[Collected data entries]
=== Begin Enclosure ===

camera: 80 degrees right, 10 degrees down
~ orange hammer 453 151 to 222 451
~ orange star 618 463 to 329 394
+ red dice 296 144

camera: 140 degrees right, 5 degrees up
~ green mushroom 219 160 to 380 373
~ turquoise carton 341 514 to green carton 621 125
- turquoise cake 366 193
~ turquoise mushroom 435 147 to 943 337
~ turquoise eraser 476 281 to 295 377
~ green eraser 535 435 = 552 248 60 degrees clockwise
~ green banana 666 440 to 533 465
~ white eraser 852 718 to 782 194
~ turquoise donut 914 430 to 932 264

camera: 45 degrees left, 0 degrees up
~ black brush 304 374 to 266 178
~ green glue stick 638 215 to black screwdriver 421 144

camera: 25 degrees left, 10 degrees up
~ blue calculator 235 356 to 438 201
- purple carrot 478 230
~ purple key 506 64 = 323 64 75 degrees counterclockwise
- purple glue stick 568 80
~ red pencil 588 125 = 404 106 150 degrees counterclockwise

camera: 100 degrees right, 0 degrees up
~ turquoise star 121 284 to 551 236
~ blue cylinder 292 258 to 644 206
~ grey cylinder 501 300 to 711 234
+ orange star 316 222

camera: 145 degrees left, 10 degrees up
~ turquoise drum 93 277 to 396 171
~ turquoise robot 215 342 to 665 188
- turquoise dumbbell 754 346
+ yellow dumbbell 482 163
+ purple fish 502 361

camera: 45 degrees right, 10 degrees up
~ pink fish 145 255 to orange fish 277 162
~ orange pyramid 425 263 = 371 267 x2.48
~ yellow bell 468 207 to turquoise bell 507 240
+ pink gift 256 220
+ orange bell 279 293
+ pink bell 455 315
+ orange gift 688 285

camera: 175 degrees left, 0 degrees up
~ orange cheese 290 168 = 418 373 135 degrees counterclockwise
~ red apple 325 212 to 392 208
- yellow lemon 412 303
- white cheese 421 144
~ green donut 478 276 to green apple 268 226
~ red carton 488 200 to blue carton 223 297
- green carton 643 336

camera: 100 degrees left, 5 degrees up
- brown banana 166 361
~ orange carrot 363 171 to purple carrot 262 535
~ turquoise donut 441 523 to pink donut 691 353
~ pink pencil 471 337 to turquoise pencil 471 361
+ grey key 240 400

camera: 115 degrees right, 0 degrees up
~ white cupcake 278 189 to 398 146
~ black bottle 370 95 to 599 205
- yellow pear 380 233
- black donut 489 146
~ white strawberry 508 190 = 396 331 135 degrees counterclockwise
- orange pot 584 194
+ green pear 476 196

=== End Enclosure ===

■ **WORK REQUIRED**: The data must be given again in full. Keep every line identical.

■ **WORKED SOLUTION**:
camera: 80 degrees right, 10 degrees down
~ orange hammer 453 151 to 222 451
~ orange star 618 463 to 329 394
+ red dice 296 144

camera: 140 degrees right, 5 degrees up
~ green mushroom 219 160 to 380 373
~ turquoise carton 341 514 to green carton 621 125
- turquoise cake 366 193
~ turquoise mushroom 435 147 to 943 337
~ turquoise eraser 476 281 to 295 377
~ green eraser 535 435 = 552 248 60 degrees clockwise
~ green banana 666 440 to 533 465
~ white eraser 852 718 to 782 194
~ turquoise donut 914 430 to 932 264

camera: 45 degrees left, 0 degrees up
~ black brush 304 374 to 266 178
~ green glue stick 638 215 to black screwdriver 421 144

camera: 25 degrees left, 10 degrees up
~ blue calculator 235 356 to 438 201
- purple carrot 478 230
~ purple key 506 64 = 323 64 75 degrees counterclockwise
- purple glue stick 568 80
~ red pencil 588 125 = 404 106 150 degrees counterclockwise

camera: 100 degrees right, 0 degrees up
~ turquoise star 121 284 to 551 236
~ blue cylinder 292 258 to 644 206
~ grey cylinder 501 300 to 711 234
+ orange star 316 222

camera: 145 degrees left, 10 degrees up
~ turquoise drum 93 277 to 396 171
~ turquoise robot 215 342 to 665 188
- turquoise dumbbell 754 346
+ yellow dumbbell 482 163
+ purple fish 502 361

camera: 45 degrees right, 10 degrees up
~ pink fish 145 255 to orange fish 277 162
~ orange pyramid 425 263 = 371 267 x2.48
~ yellow bell 468 207 to turquoise bell 507 240
+ pink gift 256 220
+ orange bell 279 293
+ pink bell 455 315
+ orange gift 688 285

camera: 175 degrees left, 0 degrees up
~ orange cheese 290 168 = 418 373 135 degrees counterclockwise
~ red apple 325 212 to 392 208
- yellow lemon 412 303
- white cheese 421 144
~ green donut 478 276 to green apple 268 226
~ red carton 488 200 to blue carton 223 297
- green carton 643 336

camera: 100 degrees left, 5 degrees up
- brown banana 166 361
~ orange carrot 363 171 to purple carrot 262 535
~ turquoise donut 441 523 to pink donut 691 353
~ pink pencil 471 337 to turquoise pencil 471 361
+ grey key 240 400

camera: 115 degrees right, 0 degrees up
~ white cupcake 278 189 to 398 146
~ black bottle 370 95 to 599 205
- yellow pear 380 233
- black donut 489 146
~ white strawberry 508 190 = 396 331 135 degrees counterclockwise
- orange pot 584 194
+ green pear 476 196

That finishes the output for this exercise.